— Supplied data —

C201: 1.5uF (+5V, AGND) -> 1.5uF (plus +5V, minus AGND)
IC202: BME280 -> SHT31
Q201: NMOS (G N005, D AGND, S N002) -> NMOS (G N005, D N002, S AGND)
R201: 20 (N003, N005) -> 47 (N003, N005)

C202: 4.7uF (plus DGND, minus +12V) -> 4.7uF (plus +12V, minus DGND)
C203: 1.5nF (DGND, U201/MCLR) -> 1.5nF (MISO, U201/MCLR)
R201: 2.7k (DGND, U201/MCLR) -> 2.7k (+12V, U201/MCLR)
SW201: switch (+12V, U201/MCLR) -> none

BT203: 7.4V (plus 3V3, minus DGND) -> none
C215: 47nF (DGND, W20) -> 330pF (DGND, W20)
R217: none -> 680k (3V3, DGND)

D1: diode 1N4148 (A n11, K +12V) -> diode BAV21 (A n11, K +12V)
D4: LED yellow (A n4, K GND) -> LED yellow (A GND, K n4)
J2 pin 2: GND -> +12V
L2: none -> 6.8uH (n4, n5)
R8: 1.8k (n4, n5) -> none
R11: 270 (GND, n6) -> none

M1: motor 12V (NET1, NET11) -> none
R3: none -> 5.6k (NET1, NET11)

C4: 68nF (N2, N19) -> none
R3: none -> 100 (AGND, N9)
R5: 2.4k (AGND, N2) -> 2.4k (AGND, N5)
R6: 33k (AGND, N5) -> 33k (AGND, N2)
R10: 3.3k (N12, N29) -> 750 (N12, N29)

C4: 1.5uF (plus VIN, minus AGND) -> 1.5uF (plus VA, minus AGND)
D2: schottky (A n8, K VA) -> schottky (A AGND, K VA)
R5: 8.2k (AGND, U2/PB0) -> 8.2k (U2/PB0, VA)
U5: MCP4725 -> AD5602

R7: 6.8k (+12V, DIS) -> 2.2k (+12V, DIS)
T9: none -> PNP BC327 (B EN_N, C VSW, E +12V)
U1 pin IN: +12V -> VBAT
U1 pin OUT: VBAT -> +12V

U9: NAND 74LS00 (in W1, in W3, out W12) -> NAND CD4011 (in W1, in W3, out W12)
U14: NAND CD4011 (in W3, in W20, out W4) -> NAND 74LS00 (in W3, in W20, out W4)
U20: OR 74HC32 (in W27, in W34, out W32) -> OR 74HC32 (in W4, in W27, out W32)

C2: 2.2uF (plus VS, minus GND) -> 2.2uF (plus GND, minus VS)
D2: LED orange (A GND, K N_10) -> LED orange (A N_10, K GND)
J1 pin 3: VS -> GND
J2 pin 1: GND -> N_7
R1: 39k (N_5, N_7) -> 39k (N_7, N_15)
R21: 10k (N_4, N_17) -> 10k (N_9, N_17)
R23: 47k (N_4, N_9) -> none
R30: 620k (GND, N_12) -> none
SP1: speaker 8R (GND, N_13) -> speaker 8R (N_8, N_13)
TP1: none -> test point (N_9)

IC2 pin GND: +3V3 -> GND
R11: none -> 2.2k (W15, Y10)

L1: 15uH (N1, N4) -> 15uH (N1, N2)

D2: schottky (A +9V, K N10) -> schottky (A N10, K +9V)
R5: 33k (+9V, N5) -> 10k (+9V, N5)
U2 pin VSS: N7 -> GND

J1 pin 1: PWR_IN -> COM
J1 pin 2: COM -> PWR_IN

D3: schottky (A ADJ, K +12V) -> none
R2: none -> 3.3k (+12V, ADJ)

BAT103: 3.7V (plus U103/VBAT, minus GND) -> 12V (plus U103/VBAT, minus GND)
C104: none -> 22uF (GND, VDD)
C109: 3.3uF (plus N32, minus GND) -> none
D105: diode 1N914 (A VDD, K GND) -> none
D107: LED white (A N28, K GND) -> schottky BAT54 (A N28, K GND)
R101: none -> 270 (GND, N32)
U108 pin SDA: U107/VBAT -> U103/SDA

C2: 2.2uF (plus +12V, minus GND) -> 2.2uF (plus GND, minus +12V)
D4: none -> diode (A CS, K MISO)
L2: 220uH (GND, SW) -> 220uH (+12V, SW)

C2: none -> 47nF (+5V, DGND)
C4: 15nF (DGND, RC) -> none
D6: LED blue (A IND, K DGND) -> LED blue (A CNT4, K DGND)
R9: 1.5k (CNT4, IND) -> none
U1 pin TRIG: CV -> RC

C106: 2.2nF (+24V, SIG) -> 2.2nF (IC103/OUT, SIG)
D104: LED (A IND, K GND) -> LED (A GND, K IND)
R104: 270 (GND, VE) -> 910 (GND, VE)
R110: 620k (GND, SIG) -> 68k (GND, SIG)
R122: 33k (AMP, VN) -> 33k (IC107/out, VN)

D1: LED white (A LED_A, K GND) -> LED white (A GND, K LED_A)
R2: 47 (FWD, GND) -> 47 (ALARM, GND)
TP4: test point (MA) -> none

— Task —
Scan the entries above for the line containing "R2: none -> 3.3k (+12V, ADJ)", and copy it and all lines after it exactly, down to and including the line containing "C106: 2.2nF (+24V, SIG)".

— Result for this exercise —
R2: none -> 3.3k (+12V, ADJ)

BAT103: 3.7V (plus U103/VBAT, minus GND) -> 12V (plus U103/VBAT, minus GND)
C104: none -> 22uF (GND, VDD)
C109: 3.3uF (plus N32, minus GND) -> none
D105: diode 1N914 (A VDD, K GND) -> none
D107: LED white (A N28, K GND) -> schottky BAT54 (A N28, K GND)
R101: none -> 270 (GND, N32)
U108 pin SDA: U107/VBAT -> U103/SDA

C2: 2.2uF (plus +12V, minus GND) -> 2.2uF (plus GND, minus +12V)
D4: none -> diode (A CS, K MISO)
L2: 220uH (GND, SW) -> 220uH (+12V, SW)

C2: none -> 47nF (+5V, DGND)
C4: 15nF (DGND, RC) -> none
D6: LED blue (A IND, K DGND) -> LED blue (A CNT4, K DGND)
R9: 1.5k (CNT4, IND) -> none
U1 pin TRIG: CV -> RC

C106: 2.2nF (+24V, SIG) -> 2.2nF (IC103/OUT, SIG)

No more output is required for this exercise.